- EXERCISE REQUIREMENTS:
Please write out, exactly, every line of the listing from its first line through the one that includes "orange cake [223,232,304,310]".

- DATA SUPPLIED:
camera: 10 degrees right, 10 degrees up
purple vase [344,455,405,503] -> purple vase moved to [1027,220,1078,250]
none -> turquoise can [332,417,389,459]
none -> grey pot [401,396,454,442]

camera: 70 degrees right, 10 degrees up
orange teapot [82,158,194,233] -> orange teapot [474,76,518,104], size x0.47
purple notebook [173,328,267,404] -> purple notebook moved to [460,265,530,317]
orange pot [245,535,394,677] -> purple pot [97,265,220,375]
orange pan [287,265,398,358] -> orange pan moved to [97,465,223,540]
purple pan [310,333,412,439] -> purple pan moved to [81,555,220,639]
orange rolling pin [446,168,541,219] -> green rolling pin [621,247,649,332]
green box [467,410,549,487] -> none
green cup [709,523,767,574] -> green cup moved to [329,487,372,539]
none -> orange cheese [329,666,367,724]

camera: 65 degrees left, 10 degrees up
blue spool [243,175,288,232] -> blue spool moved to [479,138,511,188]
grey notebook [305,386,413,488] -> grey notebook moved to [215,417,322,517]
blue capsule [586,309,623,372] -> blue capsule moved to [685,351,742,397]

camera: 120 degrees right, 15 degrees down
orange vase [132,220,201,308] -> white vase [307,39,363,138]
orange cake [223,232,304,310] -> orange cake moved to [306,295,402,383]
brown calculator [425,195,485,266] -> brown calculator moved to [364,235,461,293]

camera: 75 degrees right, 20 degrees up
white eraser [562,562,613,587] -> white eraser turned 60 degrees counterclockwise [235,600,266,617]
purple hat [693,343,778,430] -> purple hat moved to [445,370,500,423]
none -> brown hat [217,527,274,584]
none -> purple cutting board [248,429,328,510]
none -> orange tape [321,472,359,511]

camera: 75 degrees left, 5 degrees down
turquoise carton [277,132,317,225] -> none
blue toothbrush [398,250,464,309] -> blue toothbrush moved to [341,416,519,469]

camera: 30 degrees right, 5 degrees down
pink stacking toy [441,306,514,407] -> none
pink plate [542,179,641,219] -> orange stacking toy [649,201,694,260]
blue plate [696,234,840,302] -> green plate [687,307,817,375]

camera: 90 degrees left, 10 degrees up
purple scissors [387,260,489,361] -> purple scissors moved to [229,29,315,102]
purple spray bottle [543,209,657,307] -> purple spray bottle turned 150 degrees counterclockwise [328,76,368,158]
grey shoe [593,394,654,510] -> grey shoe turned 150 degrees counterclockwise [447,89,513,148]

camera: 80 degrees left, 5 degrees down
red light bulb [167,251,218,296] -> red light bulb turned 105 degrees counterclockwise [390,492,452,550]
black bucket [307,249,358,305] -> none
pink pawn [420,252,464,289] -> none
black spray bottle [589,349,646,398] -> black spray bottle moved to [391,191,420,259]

- ANSWER SECTION:
camera: 10 degrees right, 10 degrees up
purple vase [344,455,405,503] -> purple vase moved to [1027,220,1078,250]
none -> turquoise can [332,417,389,459]
none -> grey pot [401,396,454,442]

camera: 70 degrees right, 10 degrees up
orange teapot [82,158,194,233] -> orange teapot [474,76,518,104], size x0.47
purple notebook [173,328,267,404] -> purple notebook moved to [460,265,530,317]
orange pot [245,535,394,677] -> purple pot [97,265,220,375]
orange pan [287,265,398,358] -> orange pan moved to [97,465,223,540]
purple pan [310,333,412,439] -> purple pan moved to [81,555,220,639]
orange rolling pin [446,168,541,219] -> green rolling pin [621,247,649,332]
green box [467,410,549,487] -> none
green cup [709,523,767,574] -> green cup moved to [329,487,372,539]
none -> orange cheese [329,666,367,724]

camera: 65 degrees left, 10 degrees up
blue spool [243,175,288,232] -> blue spool moved to [479,138,511,188]
grey notebook [305,386,413,488] -> grey notebook moved to [215,417,322,517]
blue capsule [586,309,623,372] -> blue capsule moved to [685,351,742,397]

camera: 120 degrees right, 15 degrees down
orange vase [132,220,201,308] -> white vase [307,39,363,138]
orange cake [223,232,304,310] -> orange cake moved to [306,295,402,383]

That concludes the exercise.